▸ **Prompt**: Using the data beneath this instruction, retype only the lines from the one that contains "camera: 170 degrees left, 20 degrees down" down to the one that contains "(322, 247) = (360, 236): orange", both included, exactly as they appear.

▸ **Given data**:

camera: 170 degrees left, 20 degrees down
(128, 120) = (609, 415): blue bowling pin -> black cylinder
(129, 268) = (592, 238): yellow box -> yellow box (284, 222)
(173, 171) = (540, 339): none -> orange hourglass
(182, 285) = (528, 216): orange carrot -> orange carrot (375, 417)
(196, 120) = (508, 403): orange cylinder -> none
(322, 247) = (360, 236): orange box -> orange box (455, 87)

* * *

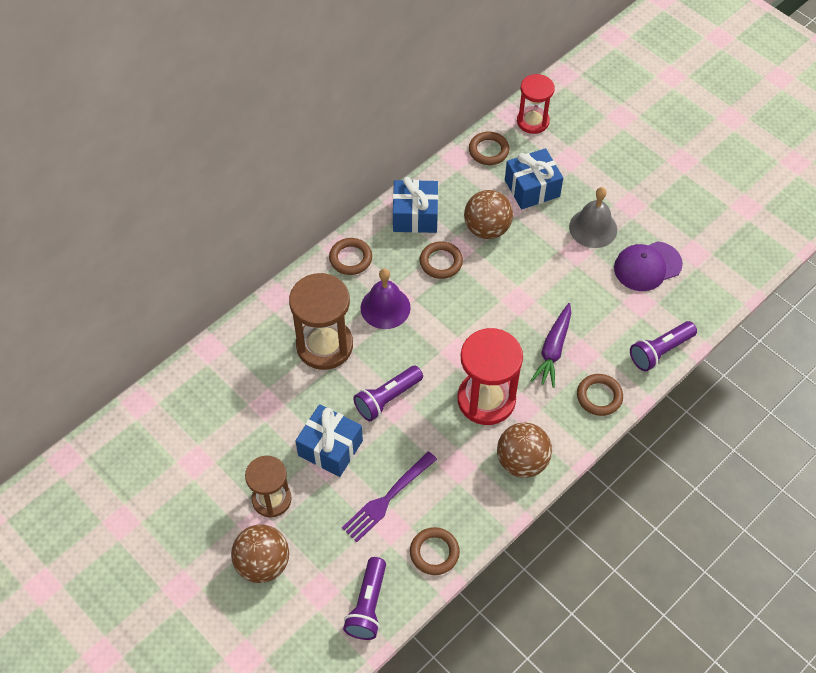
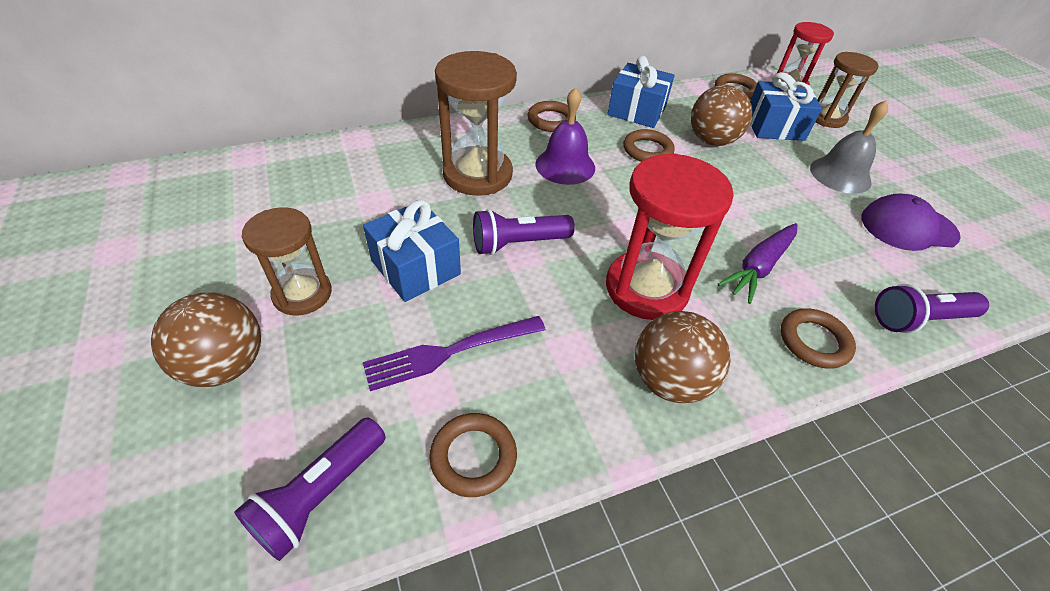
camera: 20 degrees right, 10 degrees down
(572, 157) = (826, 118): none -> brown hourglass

---

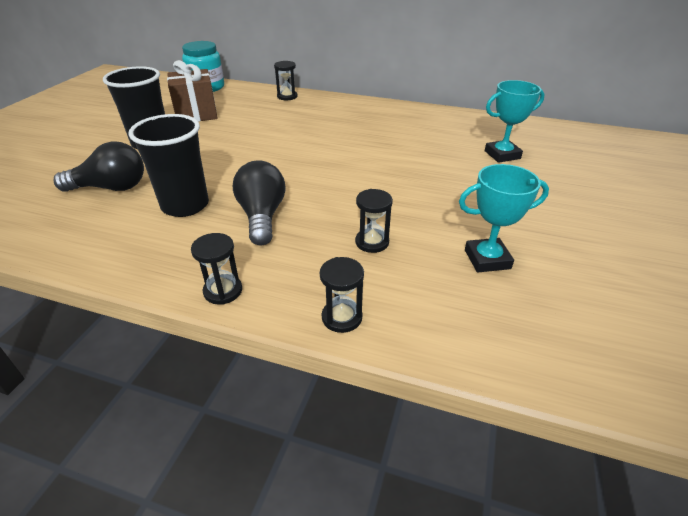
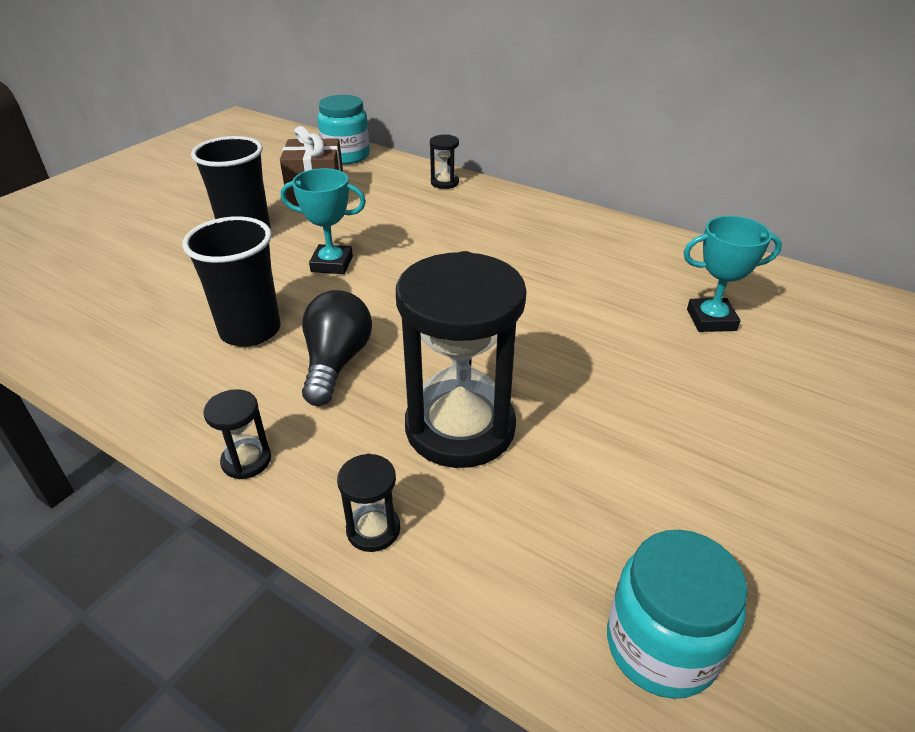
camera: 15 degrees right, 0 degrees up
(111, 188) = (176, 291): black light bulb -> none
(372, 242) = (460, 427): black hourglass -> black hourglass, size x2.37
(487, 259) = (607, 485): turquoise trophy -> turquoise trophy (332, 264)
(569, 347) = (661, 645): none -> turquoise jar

▸ **Worked solution**:
camera: 170 degrees left, 20 degrees down
(128, 120) = (609, 415): blue bowling pin -> black cylinder
(129, 268) = (592, 238): yellow box -> yellow box (284, 222)
(173, 171) = (540, 339): none -> orange hourglass
(182, 285) = (528, 216): orange carrot -> orange carrot (375, 417)
(196, 120) = (508, 403): orange cylinder -> none
(322, 247) = (360, 236): orange box -> orange box (455, 87)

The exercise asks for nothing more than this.